Copy word for word the lines from the start of the records through the line that contains "colour: carton/grey (no.", both included.

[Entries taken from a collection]
-*-
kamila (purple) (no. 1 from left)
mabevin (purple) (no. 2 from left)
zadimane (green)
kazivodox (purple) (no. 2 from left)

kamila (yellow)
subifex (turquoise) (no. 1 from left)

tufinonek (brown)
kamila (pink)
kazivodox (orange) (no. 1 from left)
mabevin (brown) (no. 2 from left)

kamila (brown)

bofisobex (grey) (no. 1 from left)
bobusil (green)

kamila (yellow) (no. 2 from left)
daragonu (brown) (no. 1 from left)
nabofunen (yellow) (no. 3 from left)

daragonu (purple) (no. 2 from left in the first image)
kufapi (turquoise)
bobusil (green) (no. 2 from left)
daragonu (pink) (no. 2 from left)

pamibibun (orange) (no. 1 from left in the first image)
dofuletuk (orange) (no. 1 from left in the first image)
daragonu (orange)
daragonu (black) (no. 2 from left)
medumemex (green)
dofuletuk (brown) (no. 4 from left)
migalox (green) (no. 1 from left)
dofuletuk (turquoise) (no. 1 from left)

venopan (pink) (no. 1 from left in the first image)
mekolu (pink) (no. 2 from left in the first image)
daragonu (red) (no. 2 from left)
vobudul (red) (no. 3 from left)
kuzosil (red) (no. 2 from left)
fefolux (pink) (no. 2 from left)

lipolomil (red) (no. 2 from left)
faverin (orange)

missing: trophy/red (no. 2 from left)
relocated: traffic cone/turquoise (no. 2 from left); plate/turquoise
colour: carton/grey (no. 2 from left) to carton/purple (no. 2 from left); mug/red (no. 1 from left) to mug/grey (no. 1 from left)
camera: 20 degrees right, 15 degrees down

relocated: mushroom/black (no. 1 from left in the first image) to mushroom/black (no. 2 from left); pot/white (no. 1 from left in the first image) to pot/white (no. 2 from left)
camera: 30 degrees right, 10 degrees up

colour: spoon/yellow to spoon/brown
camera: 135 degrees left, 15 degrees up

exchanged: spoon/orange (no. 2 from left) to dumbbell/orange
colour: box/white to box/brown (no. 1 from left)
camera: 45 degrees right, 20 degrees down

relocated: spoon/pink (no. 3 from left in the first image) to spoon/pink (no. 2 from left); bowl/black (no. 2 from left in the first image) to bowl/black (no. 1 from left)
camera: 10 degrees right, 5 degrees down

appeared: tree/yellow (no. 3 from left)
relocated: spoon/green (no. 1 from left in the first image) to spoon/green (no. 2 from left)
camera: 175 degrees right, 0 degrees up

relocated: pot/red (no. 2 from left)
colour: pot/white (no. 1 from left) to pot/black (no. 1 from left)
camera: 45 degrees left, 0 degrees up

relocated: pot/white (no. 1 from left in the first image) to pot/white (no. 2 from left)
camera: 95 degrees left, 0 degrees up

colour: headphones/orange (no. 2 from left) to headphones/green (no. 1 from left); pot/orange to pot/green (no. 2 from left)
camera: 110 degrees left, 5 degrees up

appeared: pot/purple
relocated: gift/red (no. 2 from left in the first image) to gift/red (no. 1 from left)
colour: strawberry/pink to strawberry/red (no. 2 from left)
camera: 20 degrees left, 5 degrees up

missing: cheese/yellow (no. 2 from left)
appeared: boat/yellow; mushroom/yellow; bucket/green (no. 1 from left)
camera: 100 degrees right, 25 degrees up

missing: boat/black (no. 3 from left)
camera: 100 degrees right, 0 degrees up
-*-
**WRITTEN RESPONSE:**
kamila (purple) (no. 1 from left)
mabevin (purple) (no. 2 from left)
zadimane (green)
kazivodox (purple) (no. 2 from left)

kamila (yellow)
subifex (turquoise) (no. 1 from left)

tufinonek (brown)
kamila (pink)
kazivodox (orange) (no. 1 from left)
mabevin (brown) (no. 2 from left)

kamila (brown)

bofisobex (grey) (no. 1 from left)
bobusil (green)

kamila (yellow) (no. 2 from left)
daragonu (brown) (no. 1 from left)
nabofunen (yellow) (no. 3 from left)

daragonu (purple) (no. 2 from left in the first image)
kufapi (turquoise)
bobusil (green) (no. 2 from left)
daragonu (pink) (no. 2 from left)

pamibibun (orange) (no. 1 from left in the first image)
dofuletuk (orange) (no. 1 from left in the first image)
daragonu (orange)
daragonu (black) (no. 2 from left)
medumemex (green)
dofuletuk (brown) (no. 4 from left)
migalox (green) (no. 1 from left)
dofuletuk (turquoise) (no. 1 from left)

venopan (pink) (no. 1 from left in the first image)
mekolu (pink) (no. 2 from left in the first image)
daragonu (red) (no. 2 from left)
vobudul (red) (no. 3 from left)
kuzosil (red) (no. 2 from left)
fefolux (pink) (no. 2 from left)

lipolomil (red) (no. 2 from left)
faverin (orange)

missing: trophy/red (no. 2 from left)
relocated: traffic cone/turquoise (no. 2 from left); plate/turquoise
colour: carton/grey (no. 2 from left) to carton/purple (no. 2 from left); mug/red (no. 1 from left) to mug/grey (no. 1 from left)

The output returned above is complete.